● **WHAT YOU SHOULD DO**
Although the data below holds other lines too, output only those from the line with "white cactus [290,56,321,95]" up to and including the line with "none -> turquoise bucket [541,192,609,277]", exactly as they appear.

● **DATA SHOWN**
===============
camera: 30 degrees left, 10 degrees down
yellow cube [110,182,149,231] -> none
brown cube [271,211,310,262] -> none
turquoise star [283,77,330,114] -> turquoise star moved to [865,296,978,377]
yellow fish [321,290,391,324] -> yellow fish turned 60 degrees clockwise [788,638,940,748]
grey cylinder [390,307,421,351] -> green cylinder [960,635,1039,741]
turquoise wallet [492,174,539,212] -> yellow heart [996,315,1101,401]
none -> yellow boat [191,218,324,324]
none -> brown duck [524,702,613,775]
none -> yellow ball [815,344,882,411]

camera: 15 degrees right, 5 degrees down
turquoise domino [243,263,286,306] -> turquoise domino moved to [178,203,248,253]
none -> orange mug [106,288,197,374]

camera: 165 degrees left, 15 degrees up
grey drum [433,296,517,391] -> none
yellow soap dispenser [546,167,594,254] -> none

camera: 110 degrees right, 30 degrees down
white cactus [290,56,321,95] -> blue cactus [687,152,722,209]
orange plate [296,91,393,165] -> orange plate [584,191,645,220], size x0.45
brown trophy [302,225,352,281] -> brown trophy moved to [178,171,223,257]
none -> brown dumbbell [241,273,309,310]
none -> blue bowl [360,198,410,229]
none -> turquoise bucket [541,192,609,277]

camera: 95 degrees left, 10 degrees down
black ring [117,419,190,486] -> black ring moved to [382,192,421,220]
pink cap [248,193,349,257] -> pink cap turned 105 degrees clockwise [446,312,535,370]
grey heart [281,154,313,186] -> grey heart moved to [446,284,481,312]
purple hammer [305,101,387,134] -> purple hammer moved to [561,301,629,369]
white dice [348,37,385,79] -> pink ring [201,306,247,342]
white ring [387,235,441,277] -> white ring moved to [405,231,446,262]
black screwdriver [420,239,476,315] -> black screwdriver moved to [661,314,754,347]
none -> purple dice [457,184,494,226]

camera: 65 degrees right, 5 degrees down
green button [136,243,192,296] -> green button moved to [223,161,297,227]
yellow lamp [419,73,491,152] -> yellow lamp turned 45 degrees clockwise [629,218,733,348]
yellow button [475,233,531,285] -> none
===============
● **TASK OUTPUT**
white cactus [290,56,321,95] -> blue cactus [687,152,722,209]
orange plate [296,91,393,165] -> orange plate [584,191,645,220], size x0.45
brown trophy [302,225,352,281] -> brown trophy moved to [178,171,223,257]
none -> brown dumbbell [241,273,309,310]
none -> blue bowl [360,198,410,229]
none -> turquoise bucket [541,192,609,277]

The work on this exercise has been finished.